## Activity:
Across the entries below, how many lines contain the word "degrees"? Give the number alone.

*** Material for this exercise ***

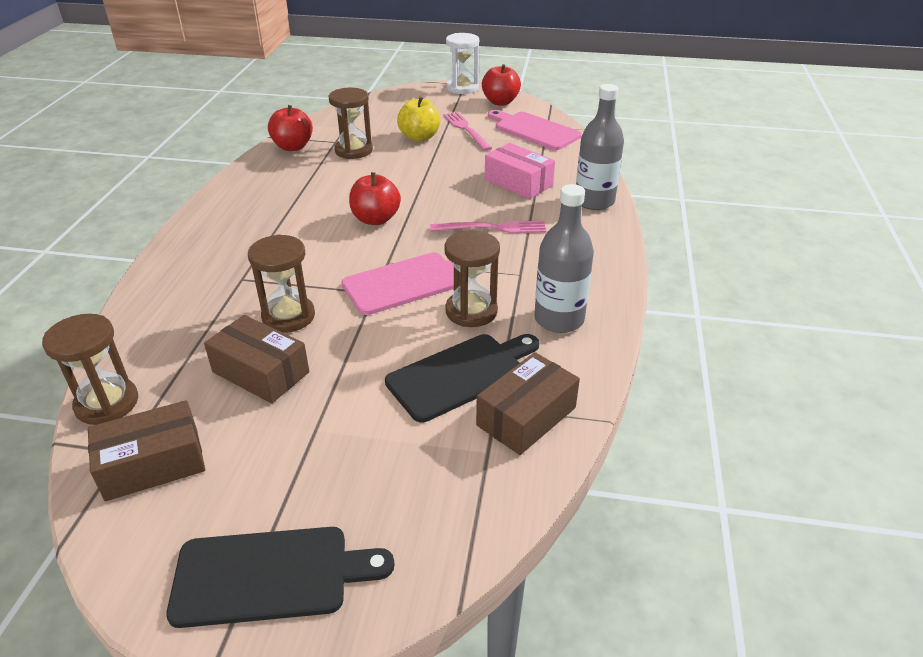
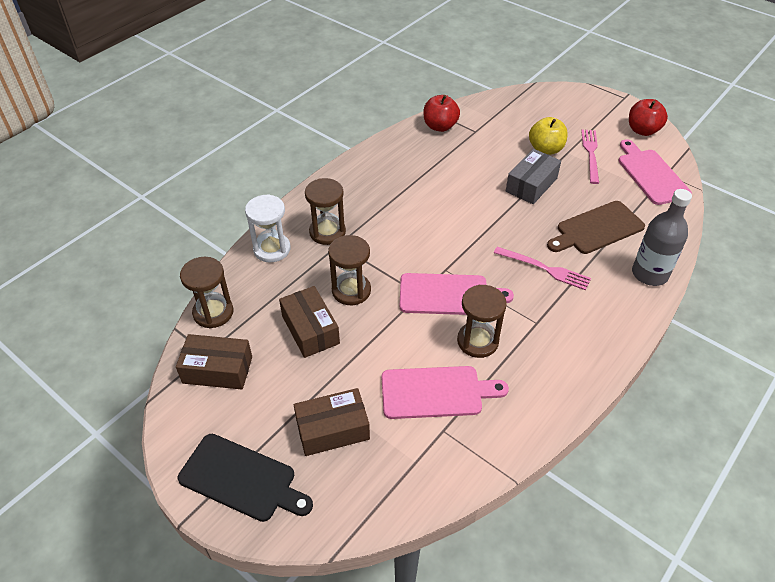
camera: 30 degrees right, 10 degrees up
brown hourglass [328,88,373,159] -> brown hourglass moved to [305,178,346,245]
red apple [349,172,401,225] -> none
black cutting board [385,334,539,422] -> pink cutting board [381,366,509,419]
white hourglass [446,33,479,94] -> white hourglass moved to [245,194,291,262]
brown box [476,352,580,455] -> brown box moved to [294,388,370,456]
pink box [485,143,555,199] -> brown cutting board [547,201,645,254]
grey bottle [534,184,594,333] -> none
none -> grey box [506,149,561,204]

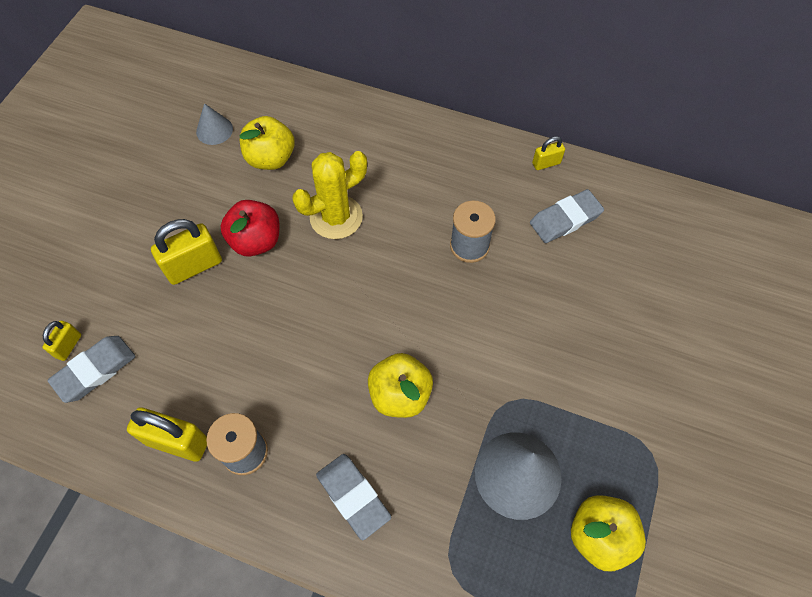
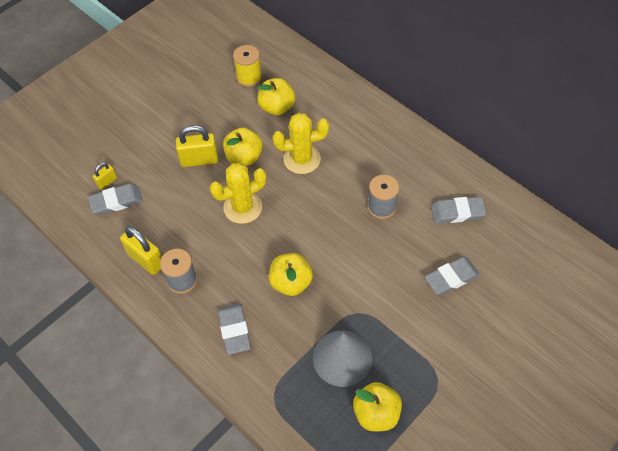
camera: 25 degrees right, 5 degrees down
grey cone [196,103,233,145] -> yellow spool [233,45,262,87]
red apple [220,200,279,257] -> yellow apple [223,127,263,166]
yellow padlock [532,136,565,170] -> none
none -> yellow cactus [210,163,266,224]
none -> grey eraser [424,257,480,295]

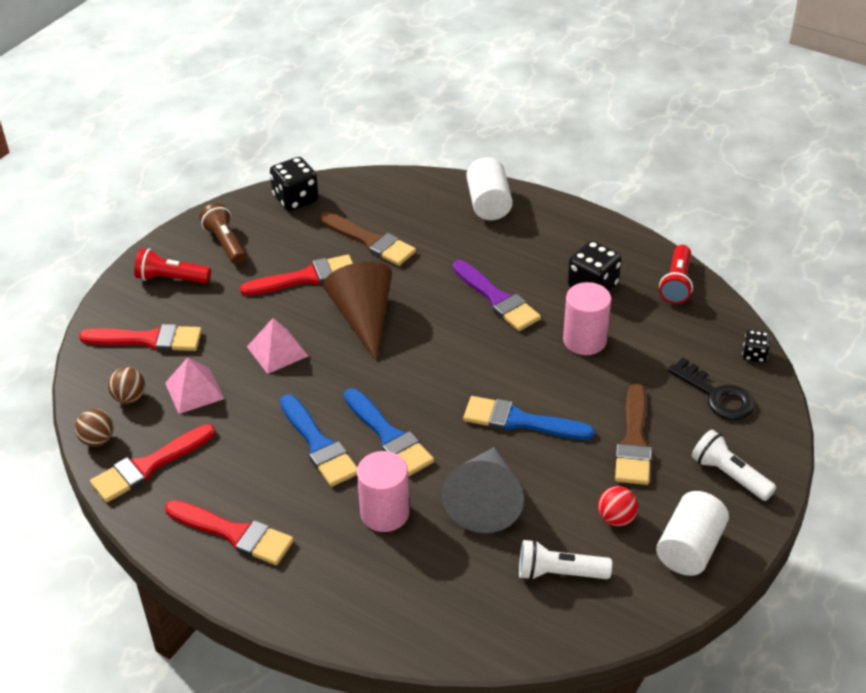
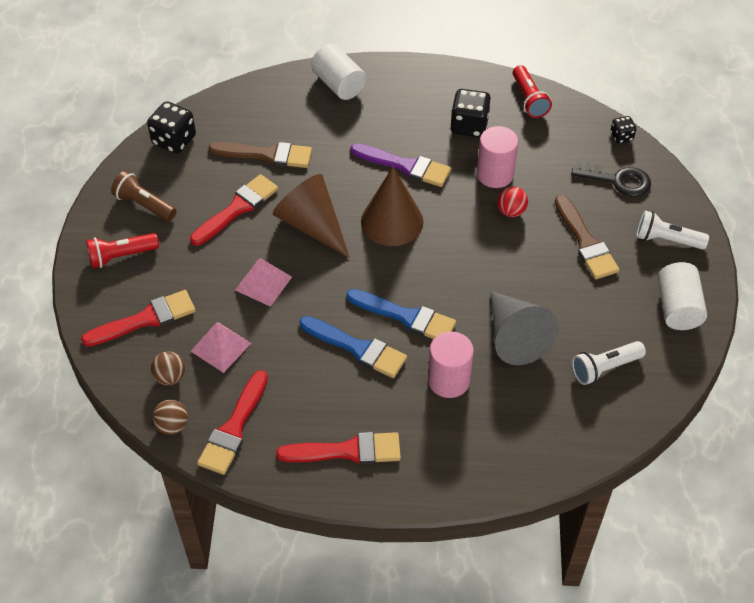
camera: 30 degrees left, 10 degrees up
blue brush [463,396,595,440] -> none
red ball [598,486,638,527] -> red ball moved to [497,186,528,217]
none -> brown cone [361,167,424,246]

*** End of Material for this exercise ***
*** Material for this exercise ***

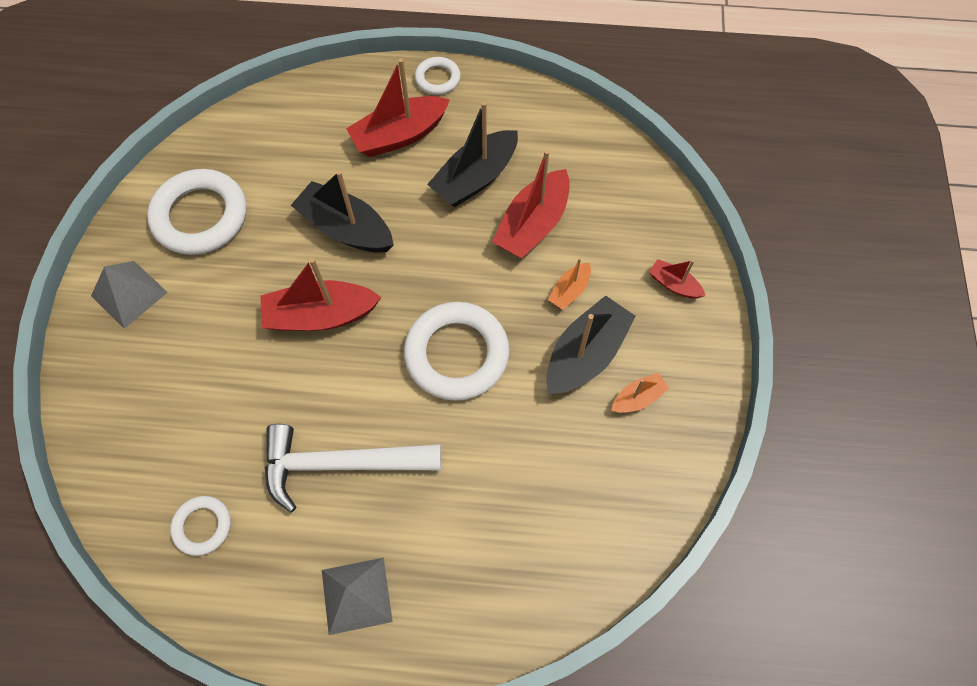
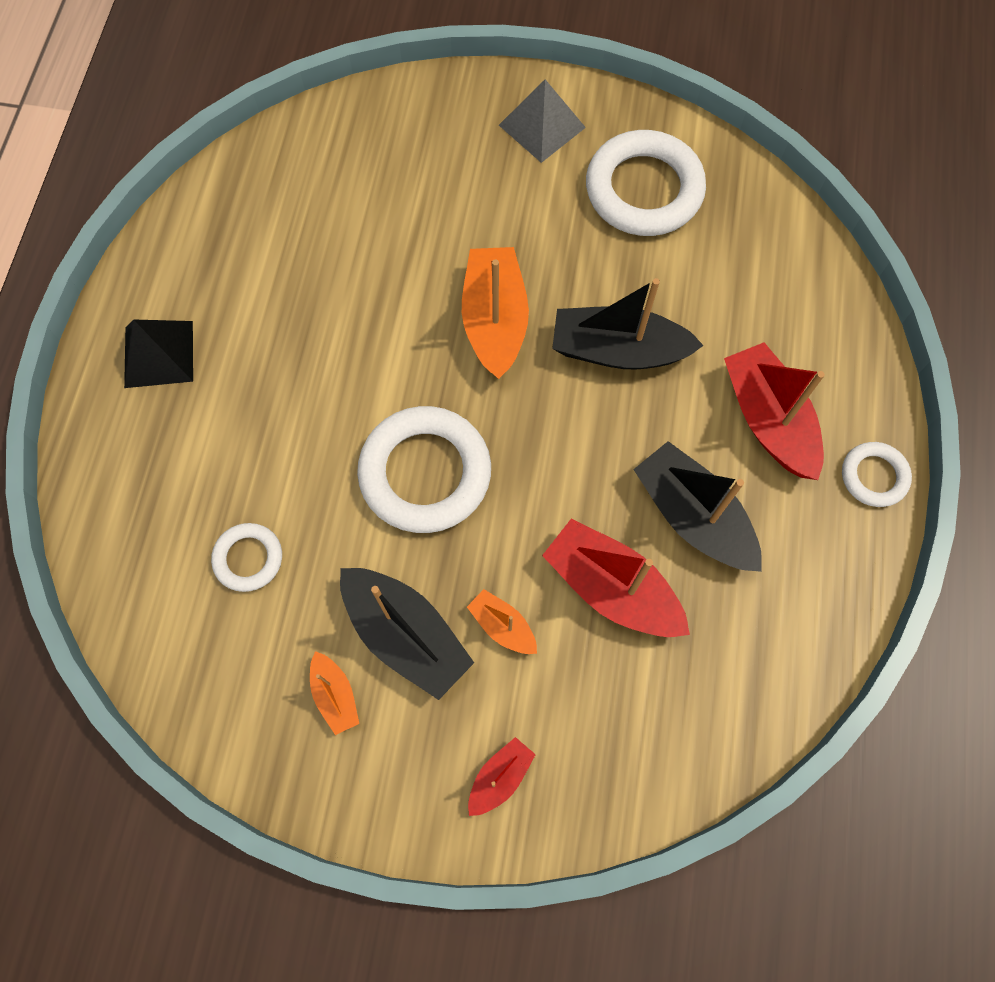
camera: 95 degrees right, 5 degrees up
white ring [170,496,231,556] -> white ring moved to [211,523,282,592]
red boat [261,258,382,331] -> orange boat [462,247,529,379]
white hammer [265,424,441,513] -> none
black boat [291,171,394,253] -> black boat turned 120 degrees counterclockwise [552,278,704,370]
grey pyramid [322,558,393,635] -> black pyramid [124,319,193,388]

*** End of Material for this exercise ***

## Expected output:
5